→ THE TASK:
Work through the data below and give the number of lines holding "tissue", nothing more.

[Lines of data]
--
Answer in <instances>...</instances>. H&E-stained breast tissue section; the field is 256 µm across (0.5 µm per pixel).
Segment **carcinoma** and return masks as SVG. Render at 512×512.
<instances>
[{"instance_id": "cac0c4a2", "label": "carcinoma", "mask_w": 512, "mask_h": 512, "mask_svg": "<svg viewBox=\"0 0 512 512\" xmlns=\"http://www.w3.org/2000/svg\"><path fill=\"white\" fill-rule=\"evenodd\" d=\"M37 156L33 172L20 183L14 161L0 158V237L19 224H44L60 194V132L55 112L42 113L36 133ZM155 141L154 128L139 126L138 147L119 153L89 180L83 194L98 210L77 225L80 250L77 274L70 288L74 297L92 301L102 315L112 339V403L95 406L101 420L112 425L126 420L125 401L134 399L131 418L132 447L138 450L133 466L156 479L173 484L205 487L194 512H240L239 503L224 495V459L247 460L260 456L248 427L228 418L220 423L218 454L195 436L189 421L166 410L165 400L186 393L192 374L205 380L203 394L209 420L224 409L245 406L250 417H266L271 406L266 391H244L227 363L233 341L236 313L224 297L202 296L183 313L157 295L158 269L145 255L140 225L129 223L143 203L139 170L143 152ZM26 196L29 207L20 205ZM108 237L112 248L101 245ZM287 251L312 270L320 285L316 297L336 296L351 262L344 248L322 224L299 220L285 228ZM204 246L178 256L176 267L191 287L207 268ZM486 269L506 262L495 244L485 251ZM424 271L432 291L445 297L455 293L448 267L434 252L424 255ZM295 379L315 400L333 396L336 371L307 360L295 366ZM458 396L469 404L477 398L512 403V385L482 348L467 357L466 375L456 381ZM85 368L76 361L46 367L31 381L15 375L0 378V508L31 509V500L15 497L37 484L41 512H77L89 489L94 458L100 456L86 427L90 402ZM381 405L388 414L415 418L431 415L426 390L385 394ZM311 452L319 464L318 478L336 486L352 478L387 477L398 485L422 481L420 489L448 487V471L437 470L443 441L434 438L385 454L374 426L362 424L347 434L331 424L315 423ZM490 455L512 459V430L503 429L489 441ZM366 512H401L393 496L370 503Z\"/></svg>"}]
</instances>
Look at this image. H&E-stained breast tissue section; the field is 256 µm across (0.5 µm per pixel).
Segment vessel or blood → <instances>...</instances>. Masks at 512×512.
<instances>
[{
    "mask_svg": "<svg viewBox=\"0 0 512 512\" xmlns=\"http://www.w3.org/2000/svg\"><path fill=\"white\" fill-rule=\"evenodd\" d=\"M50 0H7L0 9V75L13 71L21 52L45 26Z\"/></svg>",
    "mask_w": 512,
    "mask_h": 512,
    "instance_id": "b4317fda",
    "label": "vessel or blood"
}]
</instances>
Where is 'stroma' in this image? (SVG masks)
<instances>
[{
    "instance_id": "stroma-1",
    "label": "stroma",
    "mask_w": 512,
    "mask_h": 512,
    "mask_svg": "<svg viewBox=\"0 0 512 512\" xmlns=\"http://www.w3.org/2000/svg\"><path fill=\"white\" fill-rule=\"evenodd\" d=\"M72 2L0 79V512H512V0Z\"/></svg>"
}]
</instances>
--
→ FINAL RESULT:
2